- Opening Delimiter -

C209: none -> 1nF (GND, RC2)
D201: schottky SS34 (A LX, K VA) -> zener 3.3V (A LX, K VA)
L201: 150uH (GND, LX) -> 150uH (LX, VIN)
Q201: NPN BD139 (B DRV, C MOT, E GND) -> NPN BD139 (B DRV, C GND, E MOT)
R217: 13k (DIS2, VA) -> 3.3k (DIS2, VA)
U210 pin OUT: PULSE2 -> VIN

- Closing Delimiter -
- Opening Delimiter -

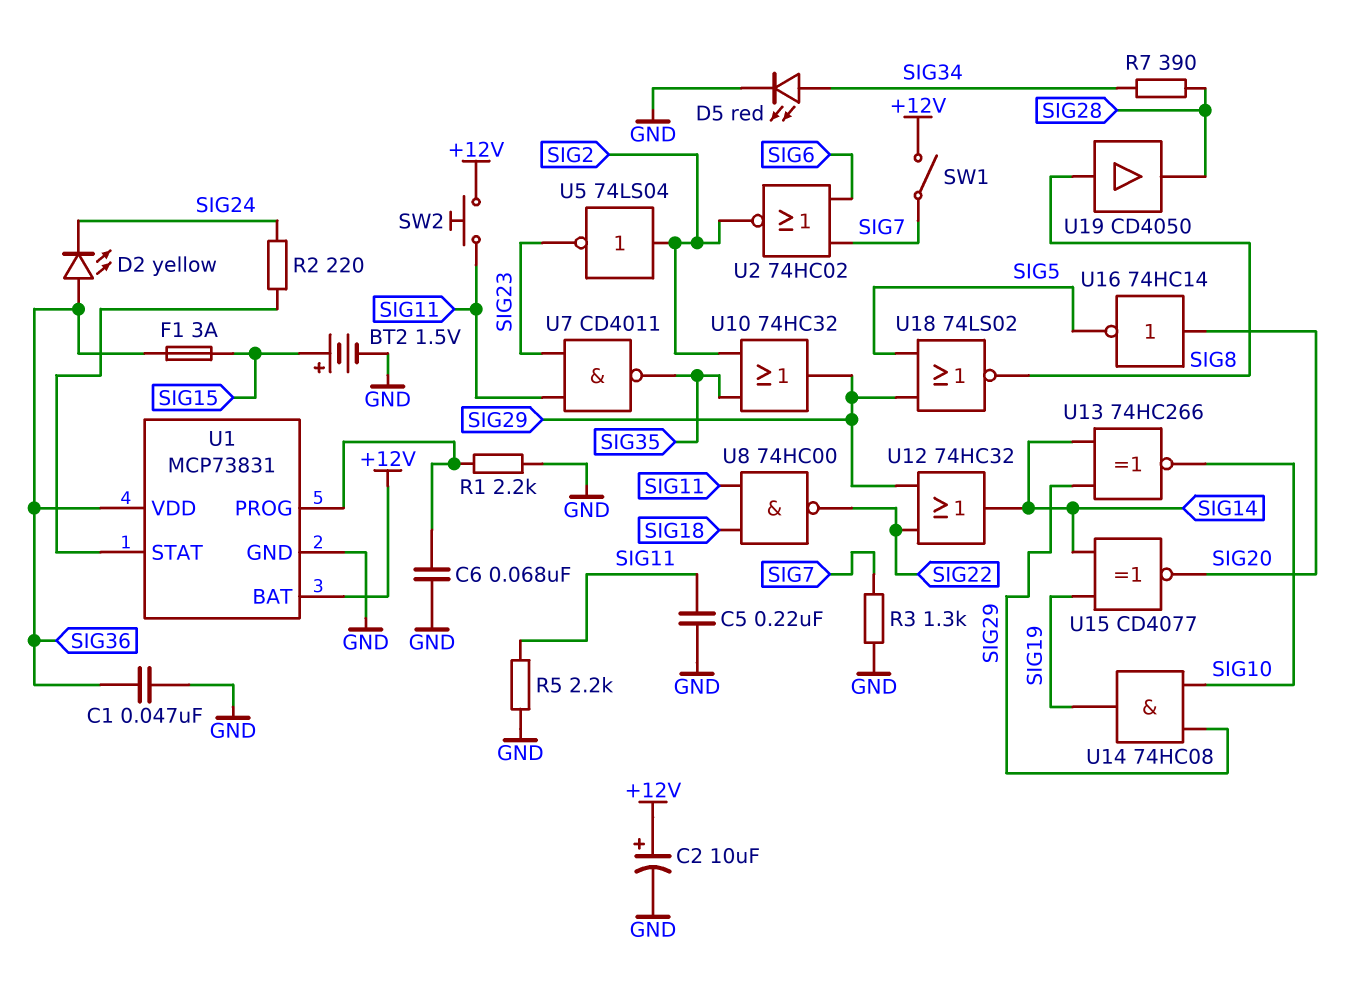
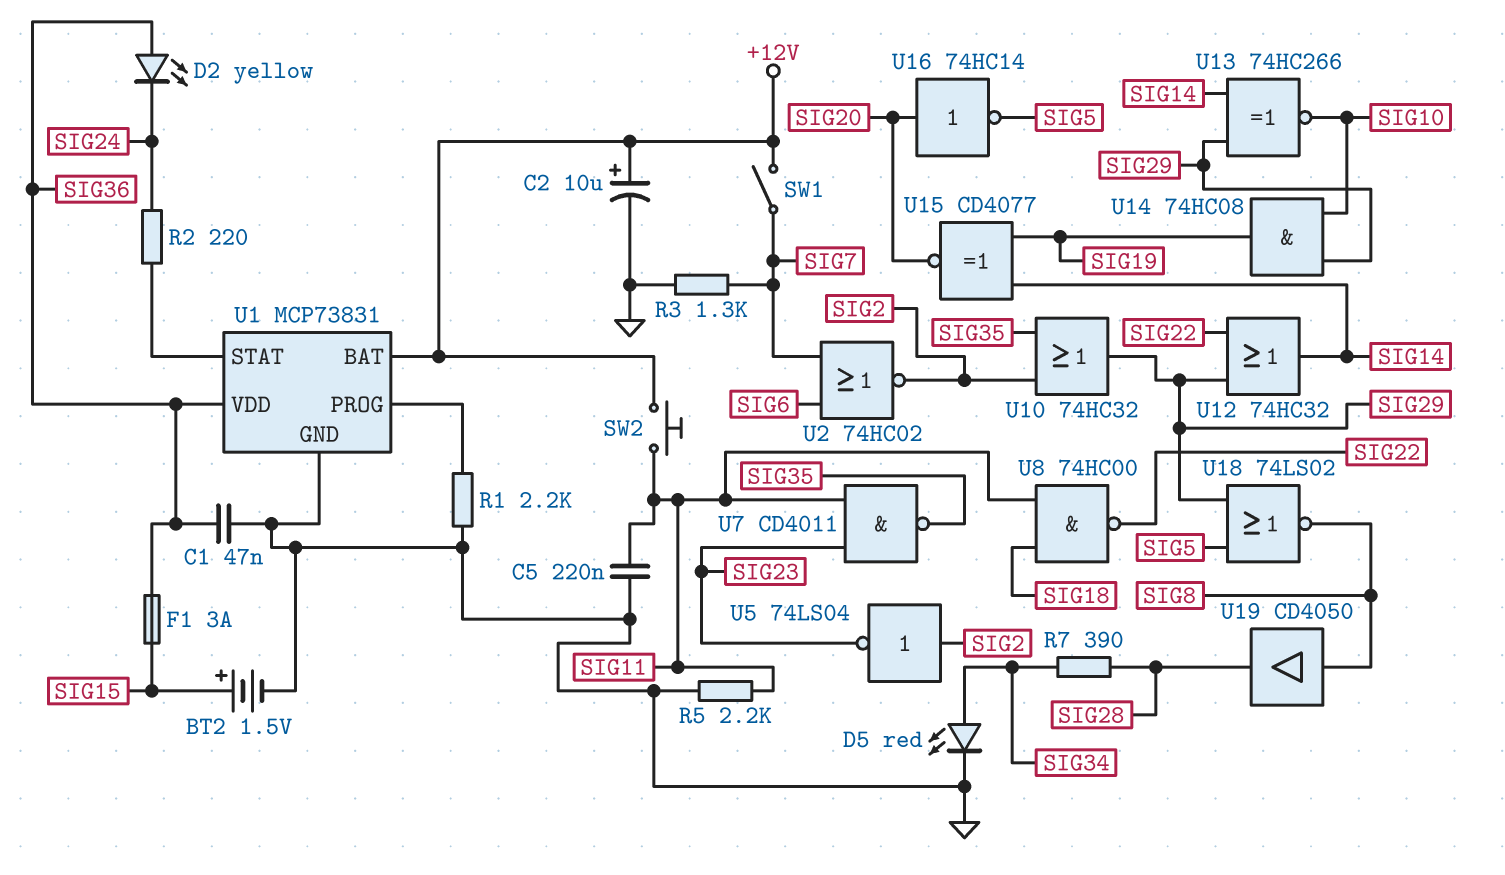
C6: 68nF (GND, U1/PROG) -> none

- Closing Delimiter -

# Task description:
Look over the records above and say, with no extra words, how many lines include "none".

# Solved problem:
2